### Task details:
The lines below, from the first through the one containing "in_first: [494, 64, 69, 134]", are to be given again exactly, with pictures left out and nothing added.

### Stored data:
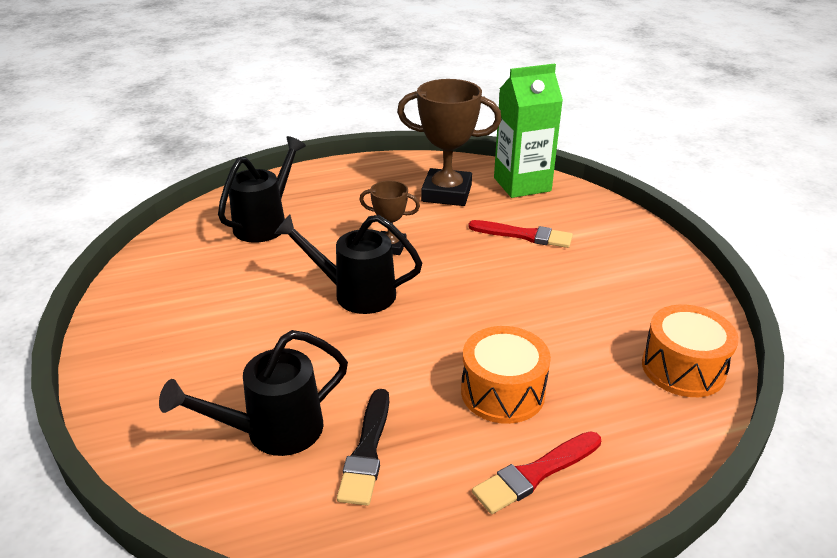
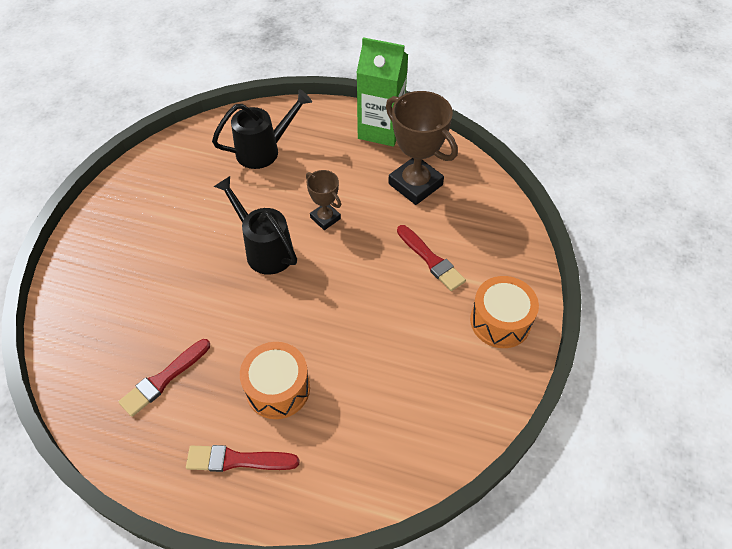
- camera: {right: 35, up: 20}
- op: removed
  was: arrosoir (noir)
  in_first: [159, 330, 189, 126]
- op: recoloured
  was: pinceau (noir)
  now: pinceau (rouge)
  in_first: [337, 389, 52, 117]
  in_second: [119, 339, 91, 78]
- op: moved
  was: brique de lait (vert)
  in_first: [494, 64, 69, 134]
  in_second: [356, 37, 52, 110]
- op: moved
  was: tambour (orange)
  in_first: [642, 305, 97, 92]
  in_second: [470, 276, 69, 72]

### Worked solution:
- camera: {right: 35, up: 20}
- op: removed
  was: arrosoir (noir)
  in_first: [159, 330, 189, 126]
- op: recoloured
  was: pinceau (noir)
  now: pinceau (rouge)
  in_first: [337, 389, 52, 117]
  in_second: [119, 339, 91, 78]
- op: moved
  was: brique de lait (vert)
  in_first: [494, 64, 69, 134]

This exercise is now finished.